GIVEN RECORDS START

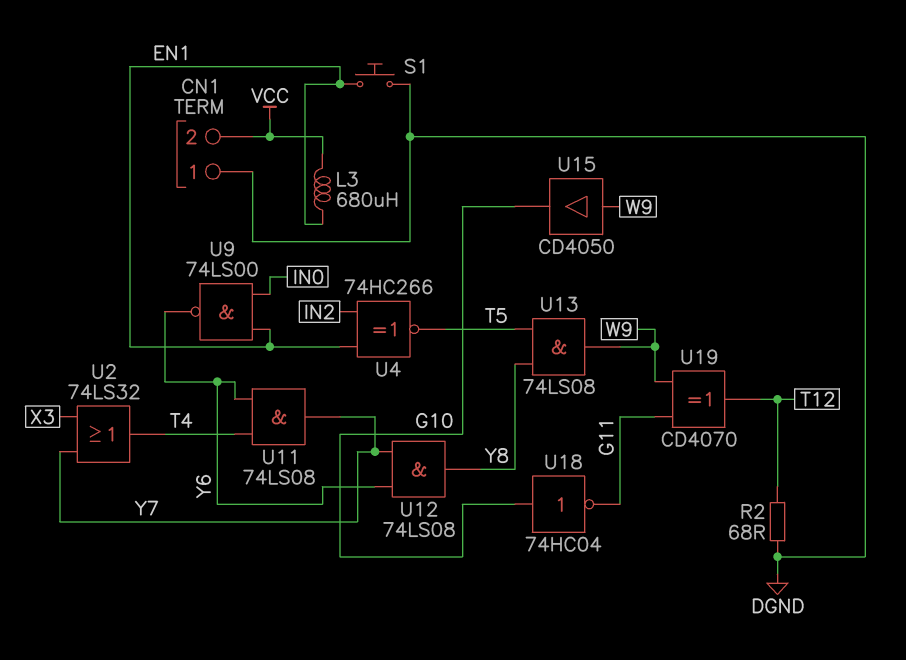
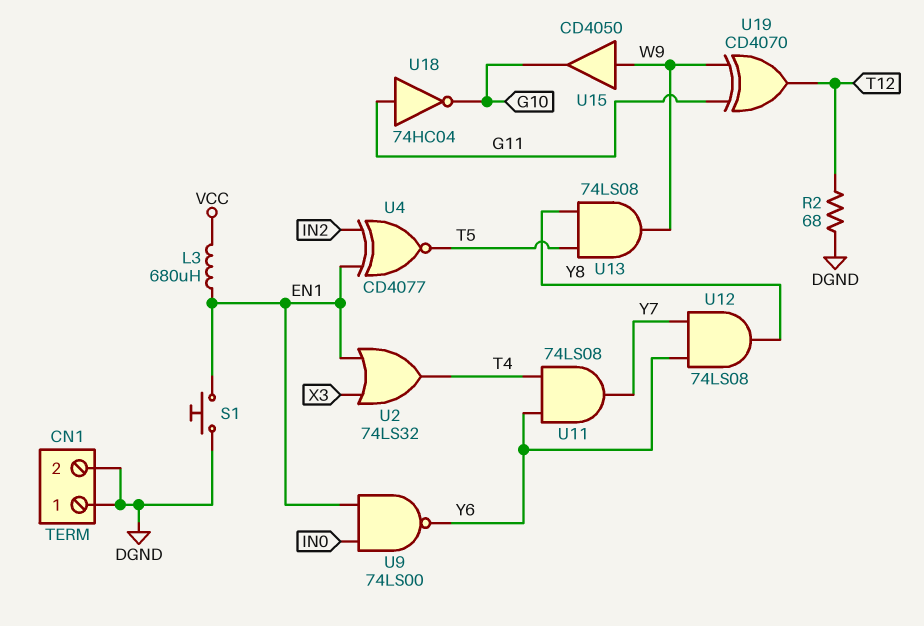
CN1 pin 2: VCC -> DGND
U2: OR 74LS32 (in X3, in Y7, out T4) -> OR 74LS32 (in EN1, in X3, out T4)
U4: XNOR 74HC266 (in EN1, in IN2, out T5) -> XNOR CD4077 (in EN1, in IN2, out T5)
U18: NOT 74HC04 (in G10, out G11) -> NOT 74HC04 (in G11, out G10)

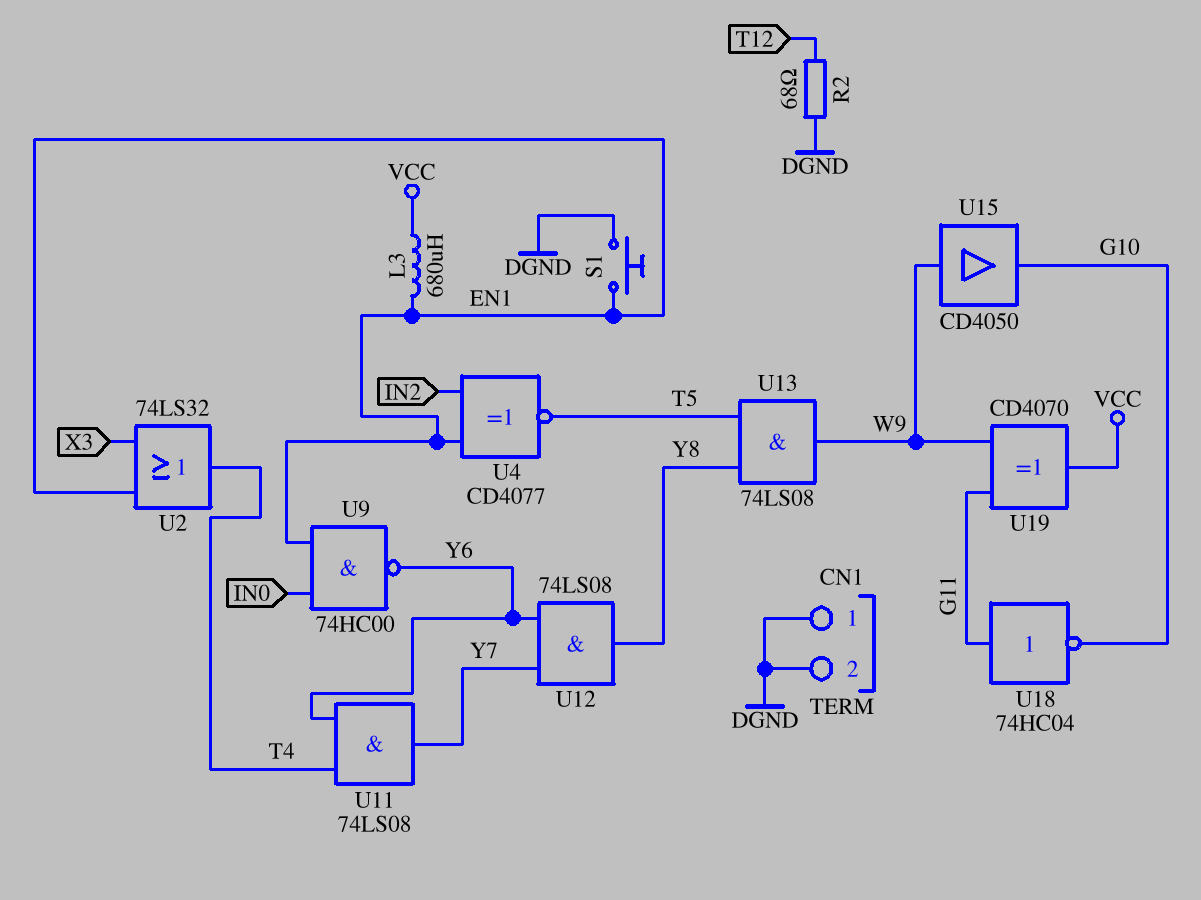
U9: NAND 74LS00 (in EN1, in IN0, out Y6) -> NAND 74HC00 (in EN1, in IN0, out Y6)
U19: XOR CD4070 (in G11, in W9, out T12) -> XOR CD4070 (in G11, in W9, out VCC)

GIVEN RECORDS END

### EXERCISE DETAILS:
Could you retype exactly the lines running from the one with "U4: XNOR 74HC266" to the end of the material above, pictures omitted?

### RESULT FOR THIS EXERCISE:
U4: XNOR 74HC266 (in EN1, in IN2, out T5) -> XNOR CD4077 (in EN1, in IN2, out T5)
U18: NOT 74HC04 (in G10, out G11) -> NOT 74HC04 (in G11, out G10)

U9: NAND 74LS00 (in EN1, in IN0, out Y6) -> NAND 74HC00 (in EN1, in IN0, out Y6)
U19: XOR CD4070 (in G11, in W9, out T12) -> XOR CD4070 (in G11, in W9, out VCC)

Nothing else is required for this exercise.